■ WHAT TO WORK ON ■
Beginning with the line that holds "The green light" in the data below, give again every line through the one that holds "The purple goblet at [456,93] appeared.", exactly as written.

■ PROVIDED RECORDS ■
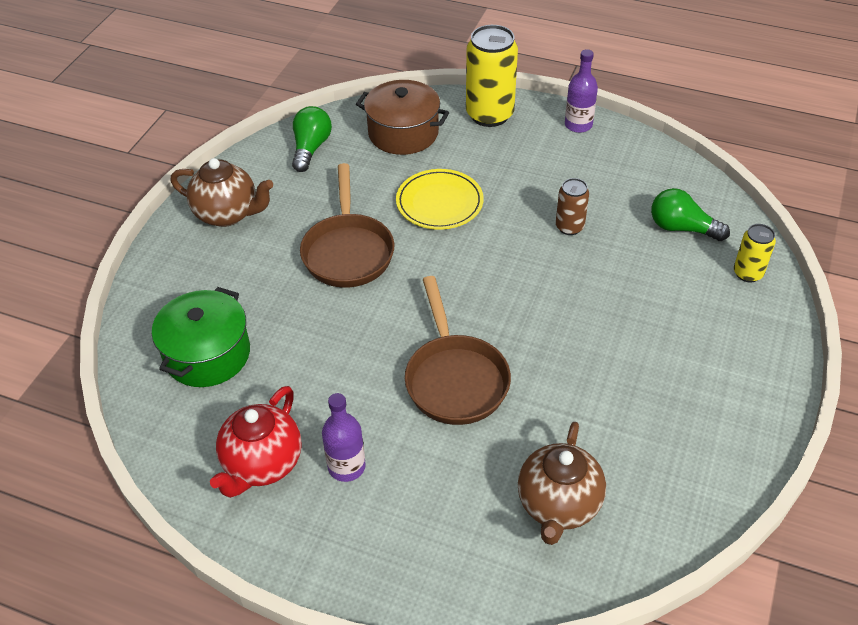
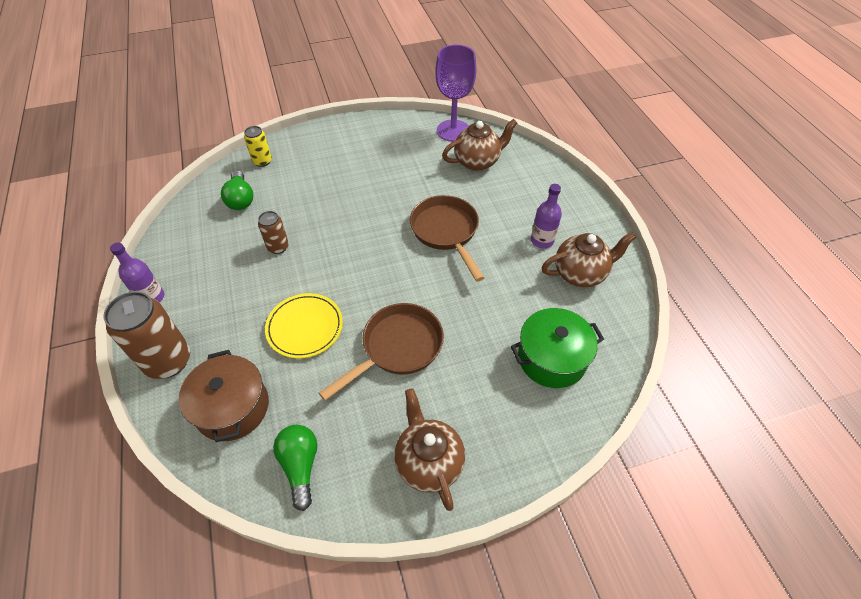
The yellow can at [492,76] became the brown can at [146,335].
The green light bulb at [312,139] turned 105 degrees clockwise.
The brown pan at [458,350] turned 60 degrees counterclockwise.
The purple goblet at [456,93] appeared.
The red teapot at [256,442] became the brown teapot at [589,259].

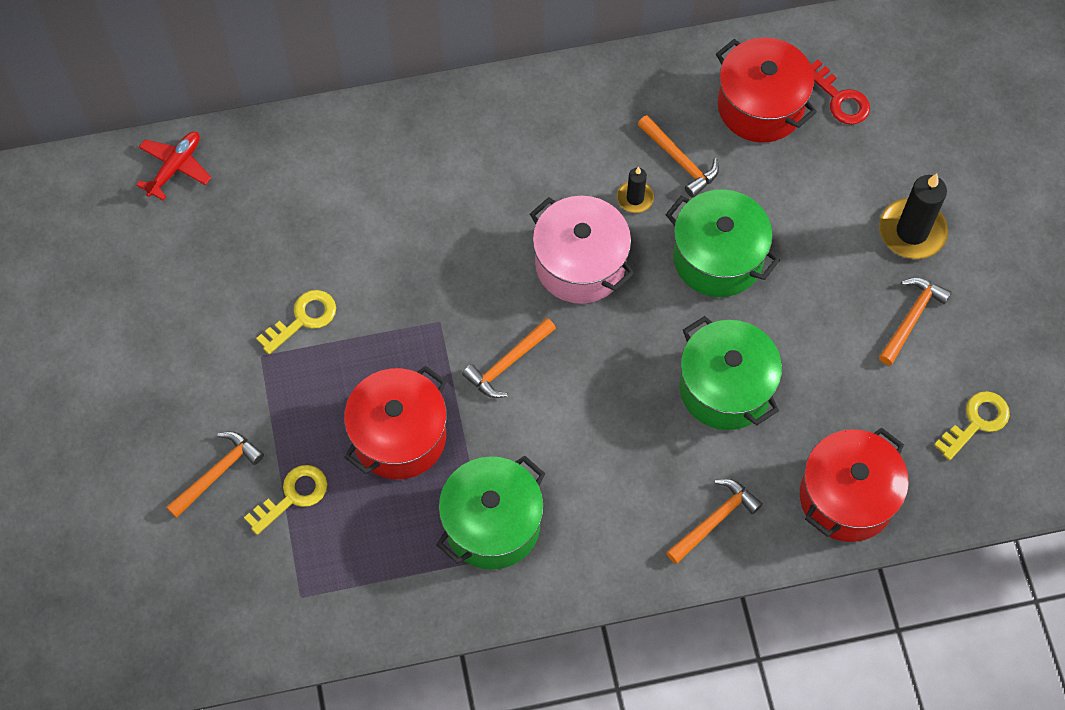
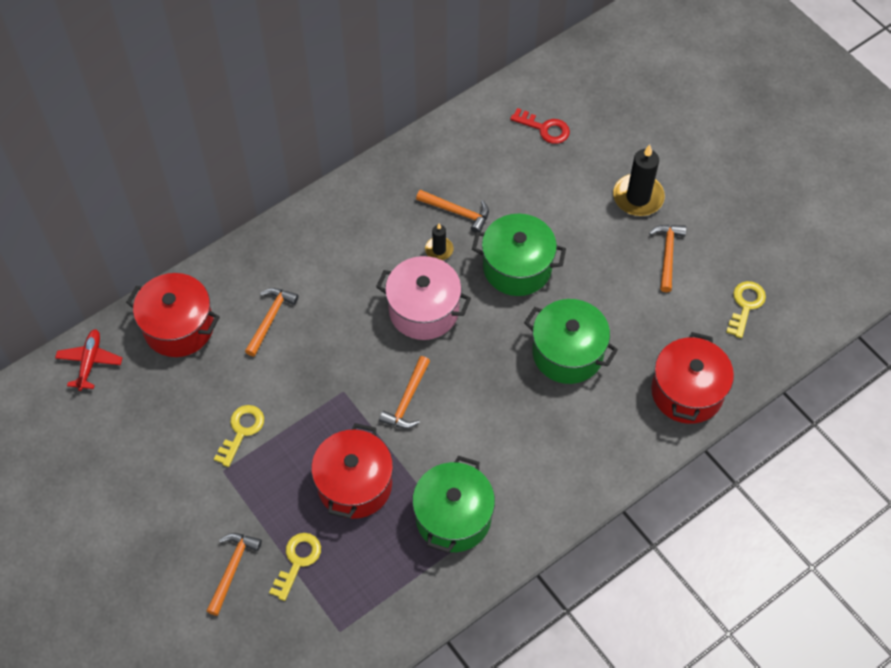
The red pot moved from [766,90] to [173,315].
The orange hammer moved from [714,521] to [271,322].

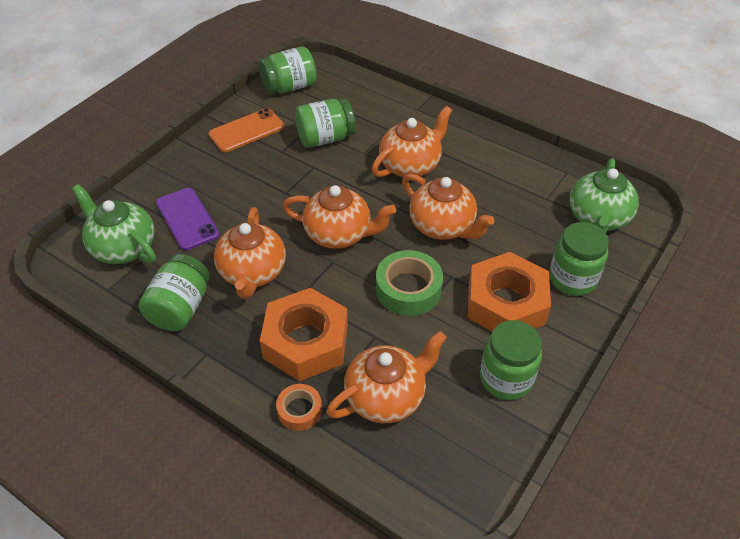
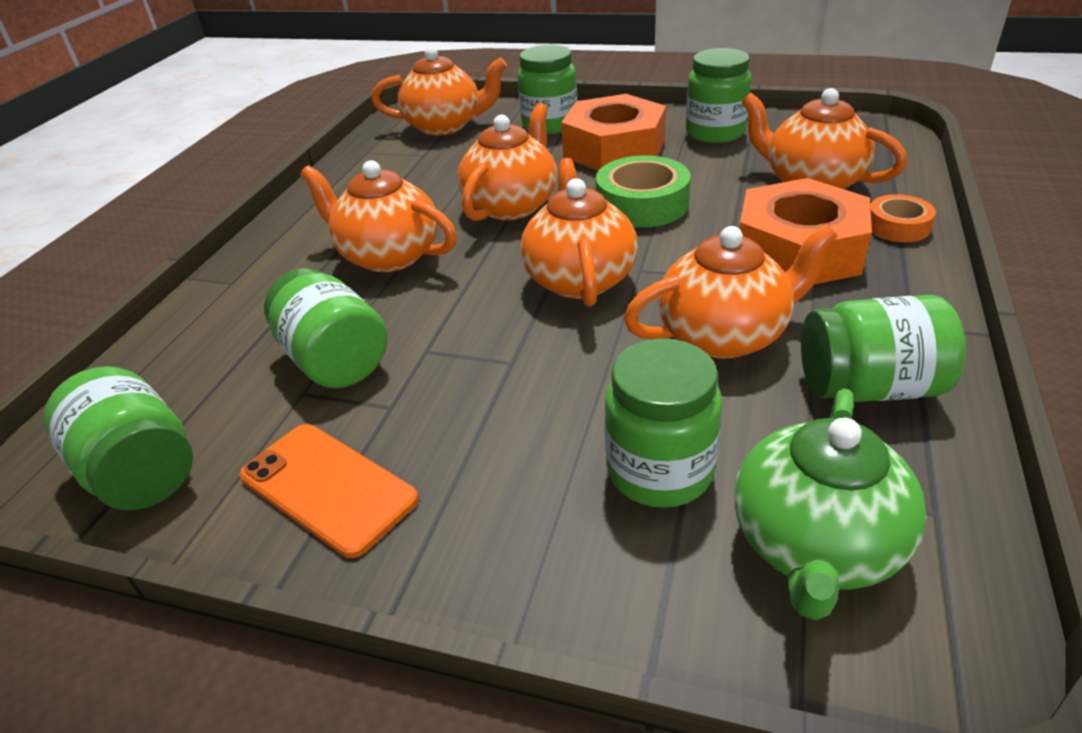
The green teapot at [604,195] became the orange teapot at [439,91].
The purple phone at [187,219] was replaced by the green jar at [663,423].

---

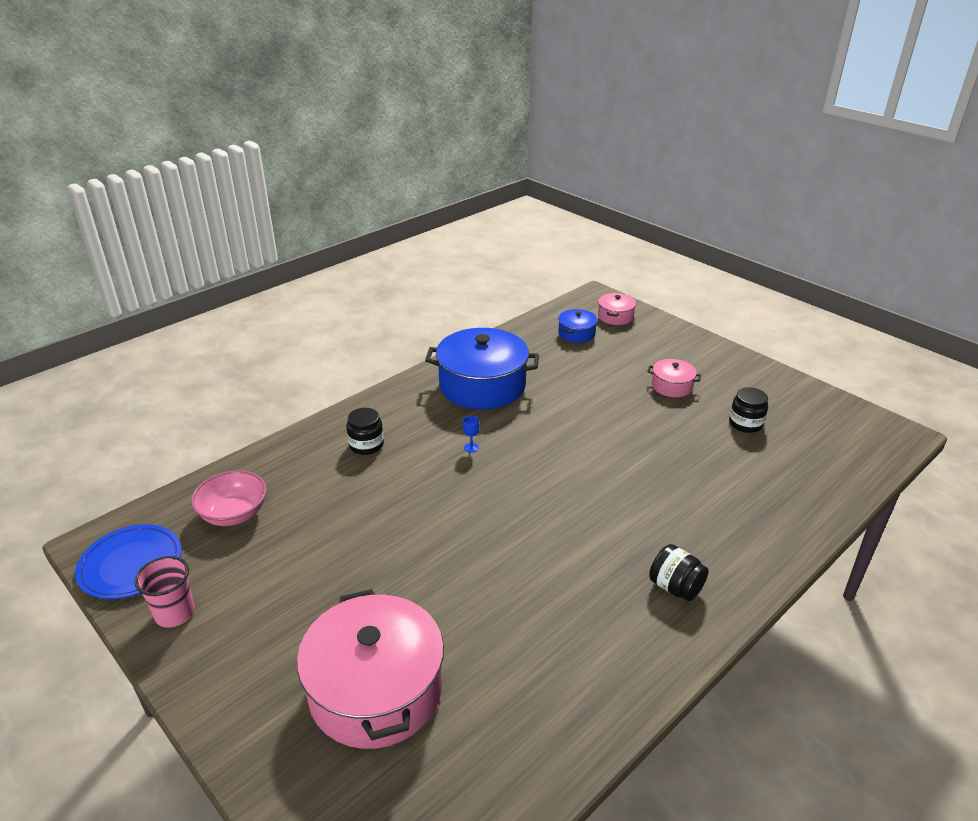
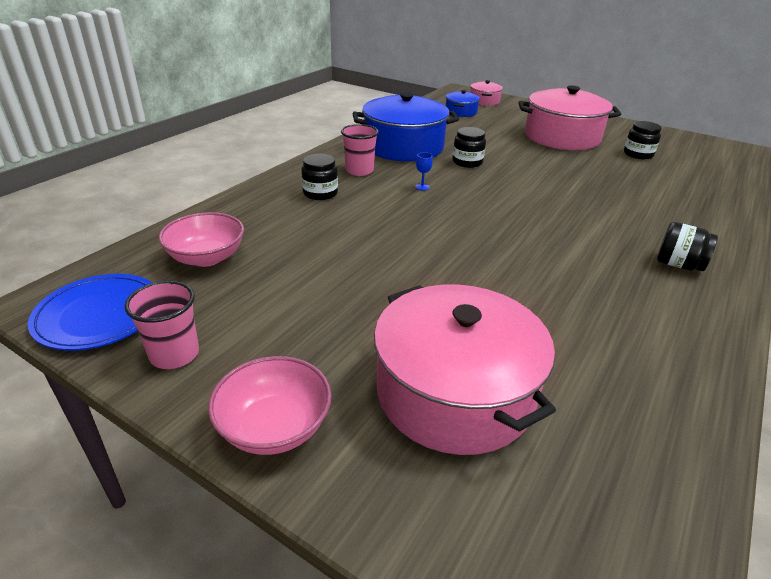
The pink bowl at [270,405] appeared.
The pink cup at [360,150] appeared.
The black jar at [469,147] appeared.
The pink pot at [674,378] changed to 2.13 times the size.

...

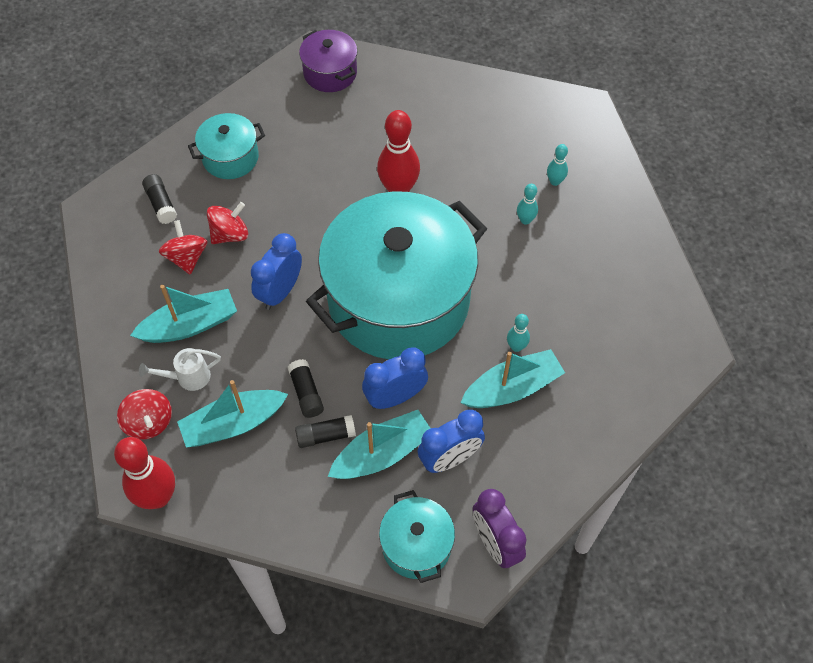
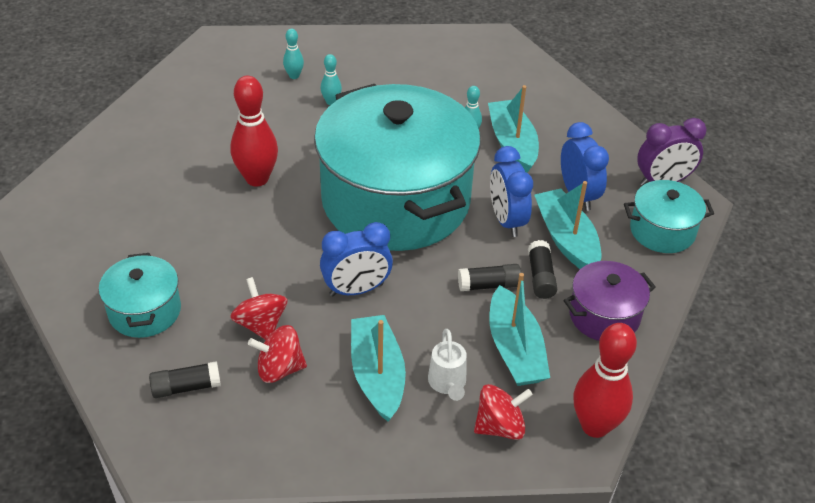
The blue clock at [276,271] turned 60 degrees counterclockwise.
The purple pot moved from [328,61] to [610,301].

■ FINISHED TASK ■
The green light bulb at [312,139] turned 105 degrees clockwise.
The brown pan at [458,350] turned 60 degrees counterclockwise.
The purple goblet at [456,93] appeared.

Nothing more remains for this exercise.